**Problem to work on:** List every line below containing "image".

**Saved data entries:**
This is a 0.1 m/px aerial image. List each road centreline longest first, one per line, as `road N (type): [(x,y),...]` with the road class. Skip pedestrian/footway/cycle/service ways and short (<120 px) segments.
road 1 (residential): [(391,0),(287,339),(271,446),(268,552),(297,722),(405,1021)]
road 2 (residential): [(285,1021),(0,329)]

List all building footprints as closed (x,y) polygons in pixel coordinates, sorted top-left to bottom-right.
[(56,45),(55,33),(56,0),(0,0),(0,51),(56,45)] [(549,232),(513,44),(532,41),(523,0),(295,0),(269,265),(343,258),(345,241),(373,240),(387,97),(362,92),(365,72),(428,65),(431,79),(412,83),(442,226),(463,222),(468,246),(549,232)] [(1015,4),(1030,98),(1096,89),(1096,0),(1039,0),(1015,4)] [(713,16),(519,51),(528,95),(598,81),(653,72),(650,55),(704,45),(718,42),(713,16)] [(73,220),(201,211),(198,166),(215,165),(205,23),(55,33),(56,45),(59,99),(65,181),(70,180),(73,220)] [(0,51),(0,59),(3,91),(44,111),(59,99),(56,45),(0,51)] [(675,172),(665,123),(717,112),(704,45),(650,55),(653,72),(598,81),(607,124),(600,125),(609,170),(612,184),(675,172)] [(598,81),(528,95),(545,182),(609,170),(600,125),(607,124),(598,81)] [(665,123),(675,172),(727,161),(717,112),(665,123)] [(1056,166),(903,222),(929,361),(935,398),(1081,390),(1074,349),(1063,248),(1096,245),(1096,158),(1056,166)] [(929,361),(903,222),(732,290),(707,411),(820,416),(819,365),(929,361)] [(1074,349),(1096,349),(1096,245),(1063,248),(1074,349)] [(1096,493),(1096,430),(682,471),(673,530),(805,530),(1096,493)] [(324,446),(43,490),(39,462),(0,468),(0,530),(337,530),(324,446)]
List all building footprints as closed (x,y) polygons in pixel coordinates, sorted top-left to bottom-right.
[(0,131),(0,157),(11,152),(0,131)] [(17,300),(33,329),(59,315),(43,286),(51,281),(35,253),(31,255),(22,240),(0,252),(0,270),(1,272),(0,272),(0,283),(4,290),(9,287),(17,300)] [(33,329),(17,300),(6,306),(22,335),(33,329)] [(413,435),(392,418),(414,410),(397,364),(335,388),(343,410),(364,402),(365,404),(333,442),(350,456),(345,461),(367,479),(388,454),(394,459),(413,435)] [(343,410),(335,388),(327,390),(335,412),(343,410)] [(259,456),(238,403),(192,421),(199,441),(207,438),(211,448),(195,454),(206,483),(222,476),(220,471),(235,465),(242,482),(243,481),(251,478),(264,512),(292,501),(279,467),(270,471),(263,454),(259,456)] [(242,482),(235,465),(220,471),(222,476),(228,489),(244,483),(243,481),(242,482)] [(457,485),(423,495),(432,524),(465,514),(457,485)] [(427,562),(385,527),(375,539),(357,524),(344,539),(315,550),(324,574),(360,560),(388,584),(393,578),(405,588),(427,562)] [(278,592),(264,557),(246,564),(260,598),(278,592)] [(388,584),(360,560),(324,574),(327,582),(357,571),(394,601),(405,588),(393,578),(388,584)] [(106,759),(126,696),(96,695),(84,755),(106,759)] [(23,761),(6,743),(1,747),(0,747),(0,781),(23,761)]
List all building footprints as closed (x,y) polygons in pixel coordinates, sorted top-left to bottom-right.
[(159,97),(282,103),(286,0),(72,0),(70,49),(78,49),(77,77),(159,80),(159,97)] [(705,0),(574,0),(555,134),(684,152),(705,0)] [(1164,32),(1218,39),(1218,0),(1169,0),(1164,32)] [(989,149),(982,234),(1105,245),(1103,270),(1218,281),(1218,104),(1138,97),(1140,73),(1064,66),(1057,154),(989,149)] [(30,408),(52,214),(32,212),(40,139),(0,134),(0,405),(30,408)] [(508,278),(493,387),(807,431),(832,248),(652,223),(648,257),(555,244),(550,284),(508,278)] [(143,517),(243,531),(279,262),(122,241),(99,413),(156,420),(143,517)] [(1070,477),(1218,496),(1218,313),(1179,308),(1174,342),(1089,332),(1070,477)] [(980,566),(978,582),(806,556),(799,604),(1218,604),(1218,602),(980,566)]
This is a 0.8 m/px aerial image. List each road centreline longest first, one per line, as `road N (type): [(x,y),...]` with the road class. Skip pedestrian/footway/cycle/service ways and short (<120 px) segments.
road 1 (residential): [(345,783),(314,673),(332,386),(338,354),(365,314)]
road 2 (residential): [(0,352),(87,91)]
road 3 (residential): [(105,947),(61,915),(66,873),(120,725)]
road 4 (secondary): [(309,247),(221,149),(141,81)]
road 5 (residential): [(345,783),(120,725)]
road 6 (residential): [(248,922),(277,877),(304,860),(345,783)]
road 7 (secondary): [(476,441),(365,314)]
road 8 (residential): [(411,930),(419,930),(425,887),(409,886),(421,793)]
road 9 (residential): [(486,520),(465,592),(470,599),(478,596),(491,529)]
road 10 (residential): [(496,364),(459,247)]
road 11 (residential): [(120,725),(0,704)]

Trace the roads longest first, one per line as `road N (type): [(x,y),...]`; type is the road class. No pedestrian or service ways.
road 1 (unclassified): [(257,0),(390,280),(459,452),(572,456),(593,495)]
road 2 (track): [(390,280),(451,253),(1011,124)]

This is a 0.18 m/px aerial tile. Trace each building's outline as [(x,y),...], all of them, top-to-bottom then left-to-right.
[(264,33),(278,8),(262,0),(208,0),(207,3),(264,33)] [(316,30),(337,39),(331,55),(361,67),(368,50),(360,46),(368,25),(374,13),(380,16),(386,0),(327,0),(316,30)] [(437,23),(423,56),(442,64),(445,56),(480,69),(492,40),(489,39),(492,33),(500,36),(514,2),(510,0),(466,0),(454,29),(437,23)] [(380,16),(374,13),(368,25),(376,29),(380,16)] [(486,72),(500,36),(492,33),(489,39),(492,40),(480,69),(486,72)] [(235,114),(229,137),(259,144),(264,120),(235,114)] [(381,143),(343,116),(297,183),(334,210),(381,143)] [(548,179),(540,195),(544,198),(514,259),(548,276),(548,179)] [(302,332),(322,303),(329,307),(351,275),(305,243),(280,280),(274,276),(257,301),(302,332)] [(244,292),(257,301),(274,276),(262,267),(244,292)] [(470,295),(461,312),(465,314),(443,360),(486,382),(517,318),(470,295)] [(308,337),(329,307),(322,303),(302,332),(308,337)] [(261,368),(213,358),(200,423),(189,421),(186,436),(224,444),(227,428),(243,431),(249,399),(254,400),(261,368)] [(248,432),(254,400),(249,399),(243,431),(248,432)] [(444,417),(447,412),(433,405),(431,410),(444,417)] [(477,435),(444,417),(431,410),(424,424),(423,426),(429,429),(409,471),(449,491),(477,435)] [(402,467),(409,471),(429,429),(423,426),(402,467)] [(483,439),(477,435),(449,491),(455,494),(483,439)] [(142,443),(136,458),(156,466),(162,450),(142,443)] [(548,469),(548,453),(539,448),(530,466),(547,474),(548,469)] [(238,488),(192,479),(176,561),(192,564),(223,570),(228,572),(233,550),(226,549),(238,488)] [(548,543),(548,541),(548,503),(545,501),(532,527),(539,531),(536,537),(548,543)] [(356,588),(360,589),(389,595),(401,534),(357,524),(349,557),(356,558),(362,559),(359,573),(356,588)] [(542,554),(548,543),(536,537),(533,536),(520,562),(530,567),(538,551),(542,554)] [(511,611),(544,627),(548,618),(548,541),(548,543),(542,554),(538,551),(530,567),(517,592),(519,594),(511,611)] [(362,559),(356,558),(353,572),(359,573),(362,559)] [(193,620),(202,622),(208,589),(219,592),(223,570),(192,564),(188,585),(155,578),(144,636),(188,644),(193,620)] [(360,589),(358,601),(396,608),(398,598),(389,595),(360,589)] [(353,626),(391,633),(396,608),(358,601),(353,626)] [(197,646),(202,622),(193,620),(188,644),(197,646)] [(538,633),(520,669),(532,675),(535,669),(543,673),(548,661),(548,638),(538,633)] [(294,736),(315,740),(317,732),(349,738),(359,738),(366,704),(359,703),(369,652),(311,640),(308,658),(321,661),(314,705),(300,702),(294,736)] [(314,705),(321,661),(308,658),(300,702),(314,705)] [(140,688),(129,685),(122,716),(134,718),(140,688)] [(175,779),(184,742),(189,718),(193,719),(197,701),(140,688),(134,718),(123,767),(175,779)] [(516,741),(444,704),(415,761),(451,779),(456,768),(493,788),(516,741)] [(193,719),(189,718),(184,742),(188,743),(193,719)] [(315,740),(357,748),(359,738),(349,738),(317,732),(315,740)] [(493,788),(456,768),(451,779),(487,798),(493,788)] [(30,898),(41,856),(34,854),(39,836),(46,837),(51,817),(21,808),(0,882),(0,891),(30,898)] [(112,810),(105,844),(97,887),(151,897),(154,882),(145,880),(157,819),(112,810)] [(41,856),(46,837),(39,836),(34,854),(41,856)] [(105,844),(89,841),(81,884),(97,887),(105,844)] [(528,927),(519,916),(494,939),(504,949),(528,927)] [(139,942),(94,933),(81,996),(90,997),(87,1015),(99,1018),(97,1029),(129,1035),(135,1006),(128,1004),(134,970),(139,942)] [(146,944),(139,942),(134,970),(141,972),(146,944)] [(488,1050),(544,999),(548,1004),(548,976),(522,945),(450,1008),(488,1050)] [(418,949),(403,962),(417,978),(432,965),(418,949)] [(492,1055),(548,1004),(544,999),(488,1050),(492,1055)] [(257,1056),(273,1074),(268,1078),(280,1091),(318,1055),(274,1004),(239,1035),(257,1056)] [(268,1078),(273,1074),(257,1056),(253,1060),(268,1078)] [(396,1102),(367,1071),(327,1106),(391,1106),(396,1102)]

**Answer space:**
This is a 0.1 m/px aerial image. List each road centreline longest first, one per line, as `road N (type): [(x,y),...]` with the road class. Skip pedestrian/footway/cycle/service ways and short (<120 px) segments.
This is a 0.8 m/px aerial image. List each road centreline longest first, one per line, as `road N (type): [(x,y),...]` with the road class. Skip pedestrian/footway/cycle/service ways and short (<120 px) segments.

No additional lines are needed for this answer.